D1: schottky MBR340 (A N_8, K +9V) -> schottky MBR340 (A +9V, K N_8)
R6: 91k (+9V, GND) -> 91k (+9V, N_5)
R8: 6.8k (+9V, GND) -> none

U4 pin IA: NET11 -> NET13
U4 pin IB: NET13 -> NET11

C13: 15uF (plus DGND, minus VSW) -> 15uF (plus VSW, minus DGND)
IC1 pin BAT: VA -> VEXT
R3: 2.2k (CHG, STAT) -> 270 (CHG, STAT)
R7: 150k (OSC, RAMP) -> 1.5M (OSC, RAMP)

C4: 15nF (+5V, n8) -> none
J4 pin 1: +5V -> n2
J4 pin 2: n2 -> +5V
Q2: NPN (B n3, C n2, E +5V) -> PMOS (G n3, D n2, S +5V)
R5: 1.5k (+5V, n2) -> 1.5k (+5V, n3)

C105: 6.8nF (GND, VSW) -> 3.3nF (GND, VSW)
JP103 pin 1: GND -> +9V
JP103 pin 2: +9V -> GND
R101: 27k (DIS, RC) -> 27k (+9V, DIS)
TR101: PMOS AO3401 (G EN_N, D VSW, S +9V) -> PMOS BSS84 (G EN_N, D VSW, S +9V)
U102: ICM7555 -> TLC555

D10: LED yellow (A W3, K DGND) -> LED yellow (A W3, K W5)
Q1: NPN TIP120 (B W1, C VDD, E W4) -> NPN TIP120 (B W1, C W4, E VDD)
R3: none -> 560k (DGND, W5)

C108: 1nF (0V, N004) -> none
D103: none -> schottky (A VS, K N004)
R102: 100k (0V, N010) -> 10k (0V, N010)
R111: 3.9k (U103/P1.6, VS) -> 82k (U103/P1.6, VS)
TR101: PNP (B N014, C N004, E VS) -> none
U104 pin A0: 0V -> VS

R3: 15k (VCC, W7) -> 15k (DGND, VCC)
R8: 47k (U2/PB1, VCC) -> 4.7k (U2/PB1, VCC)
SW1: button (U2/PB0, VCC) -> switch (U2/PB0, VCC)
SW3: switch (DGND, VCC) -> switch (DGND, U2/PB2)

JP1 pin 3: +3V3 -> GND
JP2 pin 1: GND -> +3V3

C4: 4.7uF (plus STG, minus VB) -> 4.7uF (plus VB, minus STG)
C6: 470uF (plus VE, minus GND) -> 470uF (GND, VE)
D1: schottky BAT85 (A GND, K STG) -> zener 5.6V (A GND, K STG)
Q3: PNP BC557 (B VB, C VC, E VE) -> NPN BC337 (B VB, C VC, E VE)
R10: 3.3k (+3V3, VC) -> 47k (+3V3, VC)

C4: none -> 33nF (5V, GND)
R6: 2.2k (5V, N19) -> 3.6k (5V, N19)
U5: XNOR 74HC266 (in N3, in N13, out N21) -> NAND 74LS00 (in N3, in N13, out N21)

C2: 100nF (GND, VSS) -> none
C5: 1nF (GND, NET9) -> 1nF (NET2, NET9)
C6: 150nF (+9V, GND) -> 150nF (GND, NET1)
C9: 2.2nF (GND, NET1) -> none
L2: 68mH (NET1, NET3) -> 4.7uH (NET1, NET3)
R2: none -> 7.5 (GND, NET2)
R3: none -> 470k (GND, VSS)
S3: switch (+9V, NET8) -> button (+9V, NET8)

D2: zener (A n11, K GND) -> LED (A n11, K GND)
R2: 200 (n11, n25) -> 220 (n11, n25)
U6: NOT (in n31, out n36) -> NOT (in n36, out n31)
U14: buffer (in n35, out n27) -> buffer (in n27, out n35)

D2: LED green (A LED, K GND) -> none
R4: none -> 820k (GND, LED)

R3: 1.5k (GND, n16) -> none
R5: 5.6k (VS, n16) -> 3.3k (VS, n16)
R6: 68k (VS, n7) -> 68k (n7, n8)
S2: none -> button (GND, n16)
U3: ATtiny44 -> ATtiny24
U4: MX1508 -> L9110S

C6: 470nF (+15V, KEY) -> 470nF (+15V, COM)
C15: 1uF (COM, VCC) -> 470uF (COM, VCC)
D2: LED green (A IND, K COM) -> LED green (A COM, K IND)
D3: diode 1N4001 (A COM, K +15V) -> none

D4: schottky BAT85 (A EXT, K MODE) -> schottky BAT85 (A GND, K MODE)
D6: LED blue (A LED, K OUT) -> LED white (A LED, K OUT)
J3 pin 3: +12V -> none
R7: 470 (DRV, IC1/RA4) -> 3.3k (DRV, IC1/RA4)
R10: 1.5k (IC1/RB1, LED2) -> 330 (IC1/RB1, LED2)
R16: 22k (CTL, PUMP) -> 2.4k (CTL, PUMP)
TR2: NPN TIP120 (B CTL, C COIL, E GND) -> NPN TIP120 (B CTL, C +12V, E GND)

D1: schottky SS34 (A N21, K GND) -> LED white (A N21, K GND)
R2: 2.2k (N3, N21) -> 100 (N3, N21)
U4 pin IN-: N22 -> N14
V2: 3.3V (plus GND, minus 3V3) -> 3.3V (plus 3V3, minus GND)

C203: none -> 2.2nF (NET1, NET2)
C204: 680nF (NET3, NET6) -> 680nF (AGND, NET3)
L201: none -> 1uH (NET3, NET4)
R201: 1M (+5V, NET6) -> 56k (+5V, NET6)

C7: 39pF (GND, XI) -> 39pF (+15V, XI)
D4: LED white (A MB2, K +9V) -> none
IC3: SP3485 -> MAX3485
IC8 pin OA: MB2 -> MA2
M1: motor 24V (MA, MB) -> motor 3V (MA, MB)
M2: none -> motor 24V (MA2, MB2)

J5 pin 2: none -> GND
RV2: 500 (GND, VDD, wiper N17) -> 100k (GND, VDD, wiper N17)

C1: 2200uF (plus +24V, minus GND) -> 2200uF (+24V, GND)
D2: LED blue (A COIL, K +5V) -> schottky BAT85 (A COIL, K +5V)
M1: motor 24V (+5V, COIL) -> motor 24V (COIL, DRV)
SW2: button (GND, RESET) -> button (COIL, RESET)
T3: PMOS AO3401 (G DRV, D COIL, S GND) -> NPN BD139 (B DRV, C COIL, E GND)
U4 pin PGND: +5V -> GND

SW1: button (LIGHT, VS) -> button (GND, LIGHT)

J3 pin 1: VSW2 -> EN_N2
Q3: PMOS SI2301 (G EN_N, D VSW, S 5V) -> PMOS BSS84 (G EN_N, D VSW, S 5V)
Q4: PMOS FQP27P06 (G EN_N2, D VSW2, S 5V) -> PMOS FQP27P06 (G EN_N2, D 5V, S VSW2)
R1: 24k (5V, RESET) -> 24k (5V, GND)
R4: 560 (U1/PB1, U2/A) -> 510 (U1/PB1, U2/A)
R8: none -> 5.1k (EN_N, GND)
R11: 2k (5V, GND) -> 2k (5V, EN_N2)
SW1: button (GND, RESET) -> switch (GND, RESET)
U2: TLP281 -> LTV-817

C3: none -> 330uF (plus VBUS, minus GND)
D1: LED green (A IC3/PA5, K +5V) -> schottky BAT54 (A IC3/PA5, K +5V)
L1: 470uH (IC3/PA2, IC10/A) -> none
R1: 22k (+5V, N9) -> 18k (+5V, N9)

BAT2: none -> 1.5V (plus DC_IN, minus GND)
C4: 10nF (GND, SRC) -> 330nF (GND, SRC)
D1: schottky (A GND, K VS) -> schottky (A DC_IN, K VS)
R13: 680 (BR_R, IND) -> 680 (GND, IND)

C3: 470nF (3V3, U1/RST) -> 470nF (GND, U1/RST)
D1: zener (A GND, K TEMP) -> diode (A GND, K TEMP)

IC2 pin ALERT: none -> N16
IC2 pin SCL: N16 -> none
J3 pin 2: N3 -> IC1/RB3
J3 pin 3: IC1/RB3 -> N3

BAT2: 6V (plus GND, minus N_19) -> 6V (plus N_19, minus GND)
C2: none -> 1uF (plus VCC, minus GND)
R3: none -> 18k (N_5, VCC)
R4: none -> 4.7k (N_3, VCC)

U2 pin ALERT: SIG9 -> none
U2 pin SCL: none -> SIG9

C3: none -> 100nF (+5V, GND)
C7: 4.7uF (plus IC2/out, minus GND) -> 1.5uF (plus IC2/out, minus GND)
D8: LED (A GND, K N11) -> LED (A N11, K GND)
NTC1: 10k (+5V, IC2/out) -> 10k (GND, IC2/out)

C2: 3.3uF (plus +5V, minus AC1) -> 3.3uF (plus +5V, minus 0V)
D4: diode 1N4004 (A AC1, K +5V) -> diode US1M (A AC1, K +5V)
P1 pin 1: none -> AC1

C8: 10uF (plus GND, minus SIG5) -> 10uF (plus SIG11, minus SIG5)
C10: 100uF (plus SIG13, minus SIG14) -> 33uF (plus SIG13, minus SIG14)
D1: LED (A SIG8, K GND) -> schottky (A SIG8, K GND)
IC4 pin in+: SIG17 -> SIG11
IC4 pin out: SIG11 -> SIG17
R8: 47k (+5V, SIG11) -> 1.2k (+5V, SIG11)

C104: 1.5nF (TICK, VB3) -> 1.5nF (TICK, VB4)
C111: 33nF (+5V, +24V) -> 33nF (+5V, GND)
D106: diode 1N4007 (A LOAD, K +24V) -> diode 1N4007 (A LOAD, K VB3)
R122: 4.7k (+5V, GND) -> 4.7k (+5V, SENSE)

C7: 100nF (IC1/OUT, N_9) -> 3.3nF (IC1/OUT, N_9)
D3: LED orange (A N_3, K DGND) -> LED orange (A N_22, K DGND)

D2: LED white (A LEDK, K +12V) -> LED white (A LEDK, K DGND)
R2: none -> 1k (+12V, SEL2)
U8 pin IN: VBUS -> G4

----

• **Aim of the task**:
Where does the string "diode" appear in the records? Copy every line that holds it.

• **Answer space**:
D3: diode 1N4001 (A COM, K +15V) -> none
D1: zener (A GND, K TEMP) -> diode (A GND, K TEMP)
D4: diode 1N4004 (A AC1, K +5V) -> diode US1M (A AC1, K +5V)
D106: diode 1N4007 (A LOAD, K +24V) -> diode 1N4007 (A LOAD, K VB3)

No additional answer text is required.